[Extracted data entries]
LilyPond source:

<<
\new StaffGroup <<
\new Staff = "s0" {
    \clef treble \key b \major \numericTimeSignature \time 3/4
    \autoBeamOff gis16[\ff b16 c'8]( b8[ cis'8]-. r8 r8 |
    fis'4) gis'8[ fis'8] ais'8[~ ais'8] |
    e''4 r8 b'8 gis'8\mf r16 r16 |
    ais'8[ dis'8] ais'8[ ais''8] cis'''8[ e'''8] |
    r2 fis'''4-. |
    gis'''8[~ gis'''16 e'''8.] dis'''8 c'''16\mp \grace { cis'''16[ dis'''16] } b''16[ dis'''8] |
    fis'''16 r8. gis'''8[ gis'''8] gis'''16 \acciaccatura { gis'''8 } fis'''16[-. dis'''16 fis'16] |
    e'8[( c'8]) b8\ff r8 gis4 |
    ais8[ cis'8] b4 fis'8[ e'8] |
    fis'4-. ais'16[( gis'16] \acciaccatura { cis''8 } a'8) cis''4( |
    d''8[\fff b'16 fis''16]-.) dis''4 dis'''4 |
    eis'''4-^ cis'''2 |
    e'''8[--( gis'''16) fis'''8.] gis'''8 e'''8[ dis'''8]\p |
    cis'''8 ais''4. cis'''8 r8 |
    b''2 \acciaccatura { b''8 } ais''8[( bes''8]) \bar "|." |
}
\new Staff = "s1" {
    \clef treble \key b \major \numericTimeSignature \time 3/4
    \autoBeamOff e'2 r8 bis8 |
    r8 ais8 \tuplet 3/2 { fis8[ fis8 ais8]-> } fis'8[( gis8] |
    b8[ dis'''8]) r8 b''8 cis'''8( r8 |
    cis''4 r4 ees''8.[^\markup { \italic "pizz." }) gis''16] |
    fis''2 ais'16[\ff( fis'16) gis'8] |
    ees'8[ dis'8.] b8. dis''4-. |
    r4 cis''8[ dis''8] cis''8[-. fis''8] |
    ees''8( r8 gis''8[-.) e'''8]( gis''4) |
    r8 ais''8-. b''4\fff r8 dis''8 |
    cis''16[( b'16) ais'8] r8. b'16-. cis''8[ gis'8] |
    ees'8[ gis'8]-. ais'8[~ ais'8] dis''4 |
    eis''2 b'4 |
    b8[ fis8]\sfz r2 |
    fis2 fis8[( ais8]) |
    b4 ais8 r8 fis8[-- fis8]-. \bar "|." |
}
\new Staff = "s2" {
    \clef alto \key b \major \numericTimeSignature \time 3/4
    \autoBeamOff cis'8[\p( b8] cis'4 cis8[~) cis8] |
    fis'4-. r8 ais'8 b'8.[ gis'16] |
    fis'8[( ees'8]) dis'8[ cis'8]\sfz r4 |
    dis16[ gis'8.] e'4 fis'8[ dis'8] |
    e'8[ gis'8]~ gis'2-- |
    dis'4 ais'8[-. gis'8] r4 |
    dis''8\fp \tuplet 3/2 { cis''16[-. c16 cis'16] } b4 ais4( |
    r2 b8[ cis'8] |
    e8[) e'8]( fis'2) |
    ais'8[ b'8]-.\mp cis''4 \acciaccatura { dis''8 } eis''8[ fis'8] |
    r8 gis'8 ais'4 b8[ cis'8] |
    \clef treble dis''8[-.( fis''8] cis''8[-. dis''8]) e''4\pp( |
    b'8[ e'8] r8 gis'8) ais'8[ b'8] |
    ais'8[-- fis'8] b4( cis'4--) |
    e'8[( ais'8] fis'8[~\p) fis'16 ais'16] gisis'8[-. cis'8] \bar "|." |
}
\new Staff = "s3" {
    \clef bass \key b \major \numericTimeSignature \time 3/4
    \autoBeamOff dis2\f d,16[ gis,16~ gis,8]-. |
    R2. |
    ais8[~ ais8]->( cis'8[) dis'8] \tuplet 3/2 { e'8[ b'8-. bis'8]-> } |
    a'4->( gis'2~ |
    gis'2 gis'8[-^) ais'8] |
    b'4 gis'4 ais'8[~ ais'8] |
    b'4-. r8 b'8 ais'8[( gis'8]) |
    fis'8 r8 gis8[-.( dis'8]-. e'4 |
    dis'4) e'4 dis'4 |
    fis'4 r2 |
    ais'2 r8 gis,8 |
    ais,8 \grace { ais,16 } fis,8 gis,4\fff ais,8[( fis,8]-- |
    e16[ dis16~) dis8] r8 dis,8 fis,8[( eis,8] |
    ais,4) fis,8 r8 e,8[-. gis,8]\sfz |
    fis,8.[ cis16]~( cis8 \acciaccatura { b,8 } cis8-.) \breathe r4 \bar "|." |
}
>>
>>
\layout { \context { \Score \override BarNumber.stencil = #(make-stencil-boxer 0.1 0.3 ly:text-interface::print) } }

# What you need to do
Pull out every line of the items that contains the string "acciaccatura".

# Written solution
    fis'''16 r8. gis'''8[ gis'''8] gis'''16 \acciaccatura { gis'''8 } fis'''16[-. dis'''16 fis'16] |
    fis'4-. ais'16[( gis'16] \acciaccatura { cis''8 } a'8) cis''4( |
    b''2 \acciaccatura { b''8 } ais''8[( bes''8]) \bar "|." |
    ais'8[ b'8]-.\mp cis''4 \acciaccatura { dis''8 } eis''8[ fis'8] |
    fis,8.[ cis16]~( cis8 \acciaccatura { b,8 } cis8-.) \breathe r4 \bar "|." |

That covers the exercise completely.